## Records shown
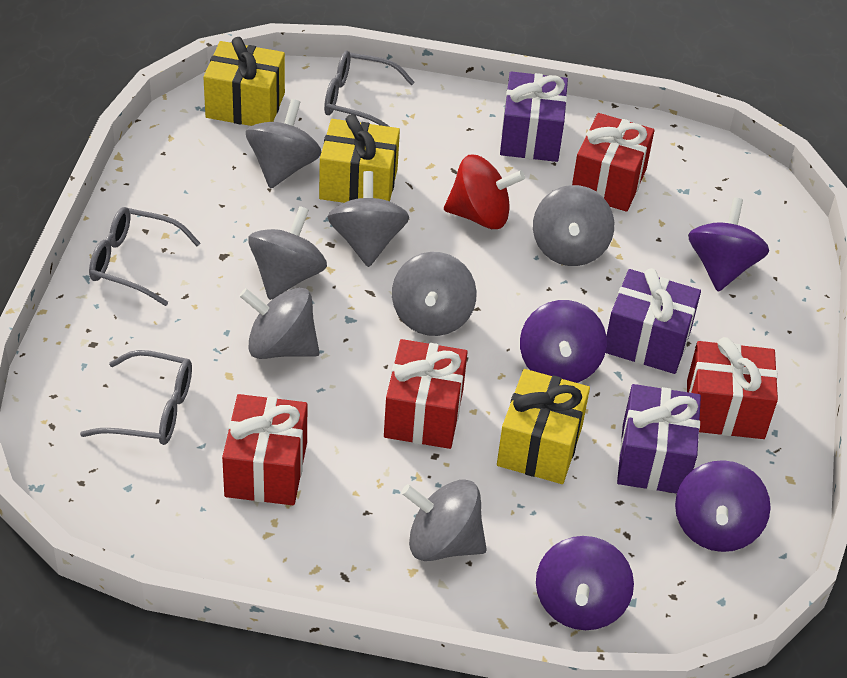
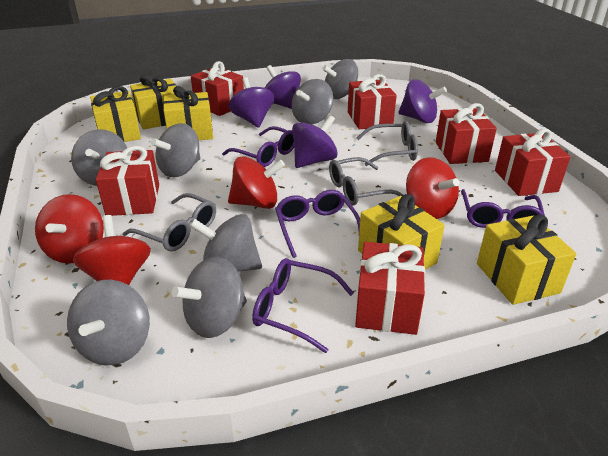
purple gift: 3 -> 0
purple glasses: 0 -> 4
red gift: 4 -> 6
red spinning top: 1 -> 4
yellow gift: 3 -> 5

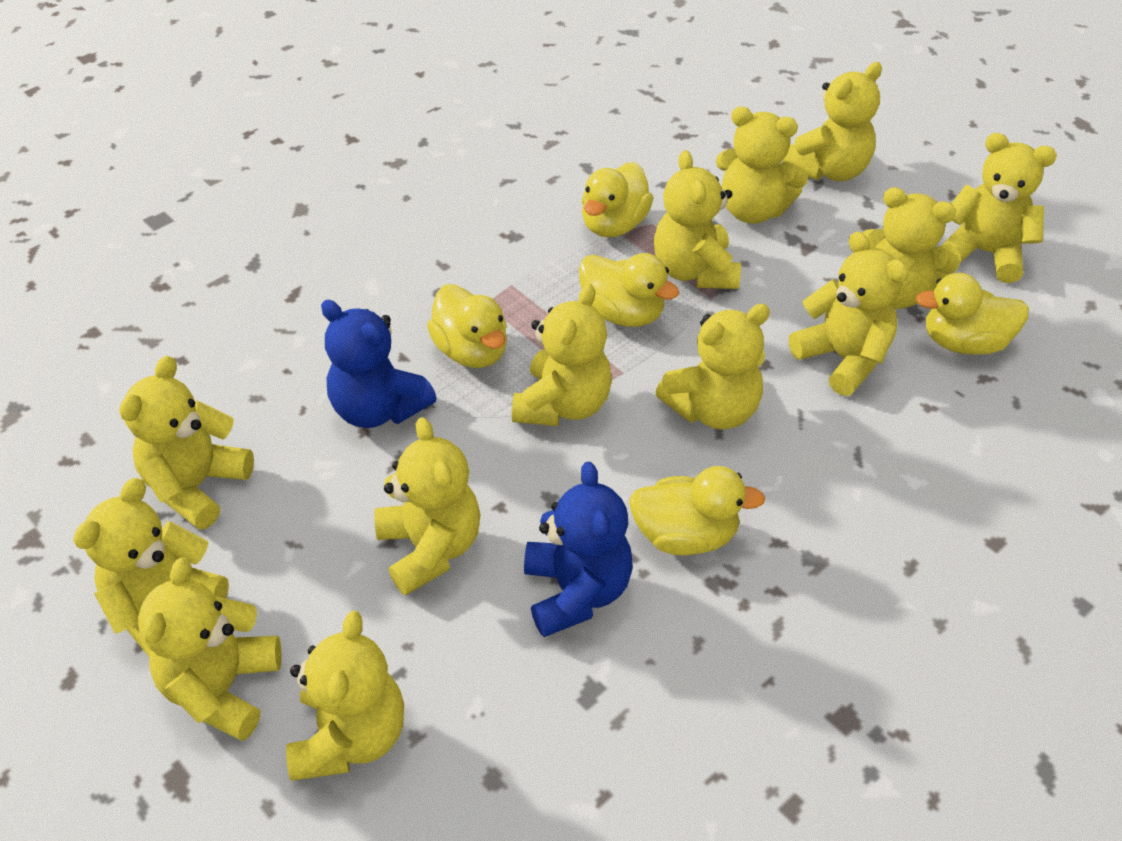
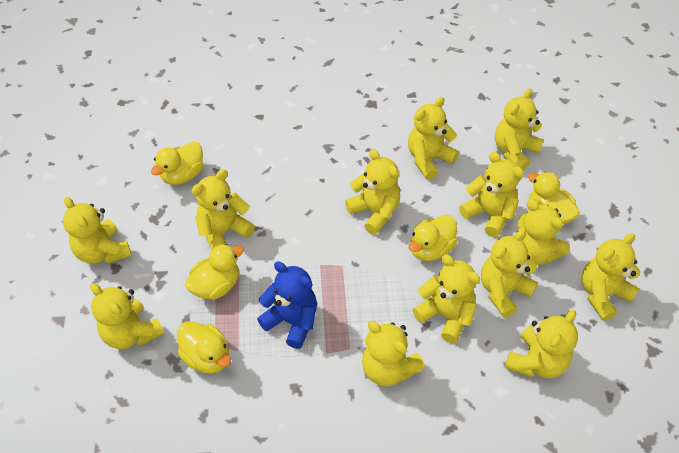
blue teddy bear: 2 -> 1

...

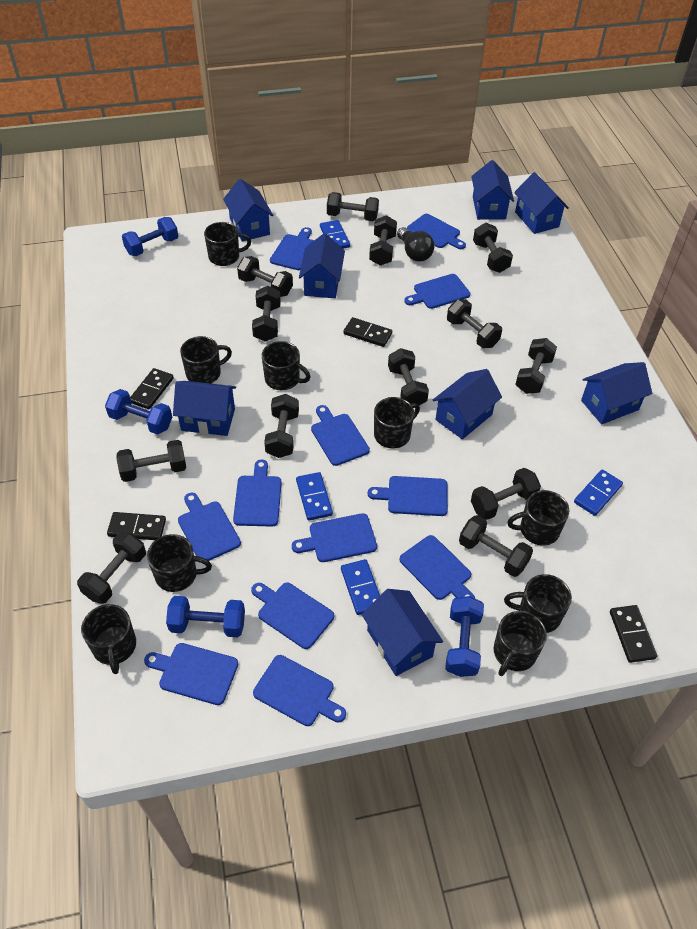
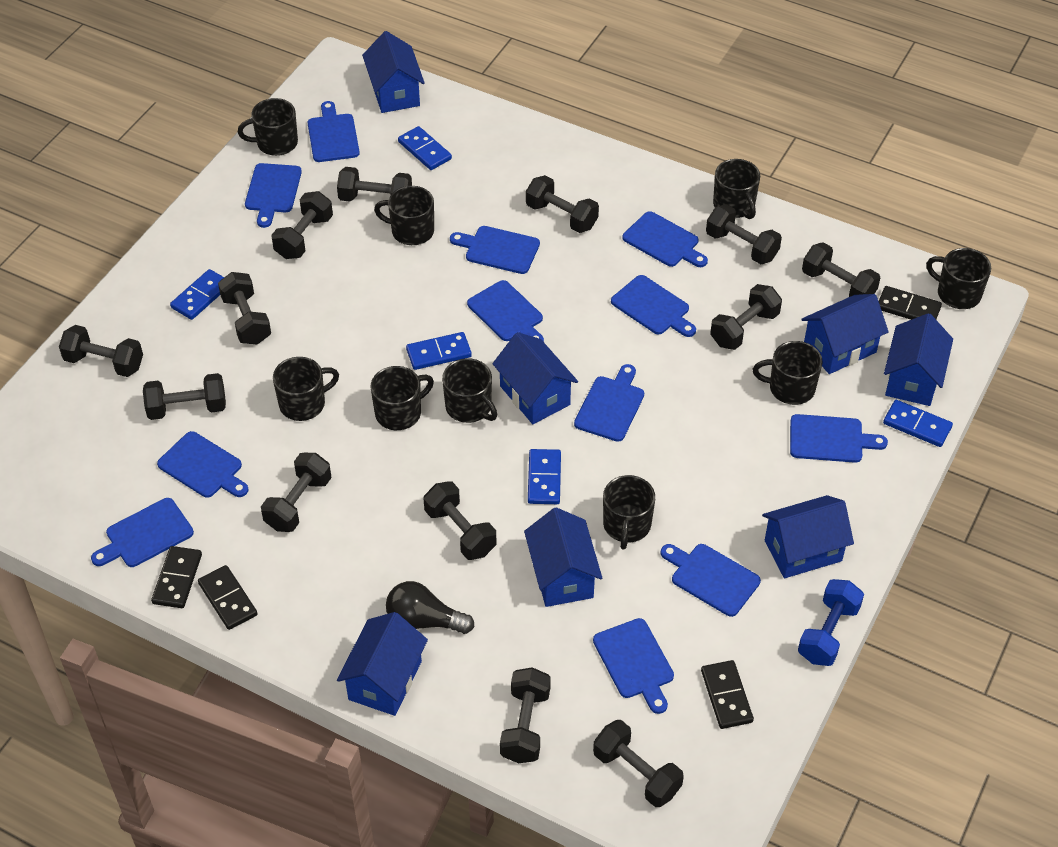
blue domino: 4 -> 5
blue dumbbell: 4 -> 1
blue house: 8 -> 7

## Goal of the exercise
Starting at the line that contains "purple glasses: 0 -> 4" and ending at the line that contains "blue teddy bear: 2 -> 1", transcribe the material above exactly, excluding pictures.

## Result for this task
purple glasses: 0 -> 4
red gift: 4 -> 6
red spinning top: 1 -> 4
yellow gift: 3 -> 5

blue teddy bear: 2 -> 1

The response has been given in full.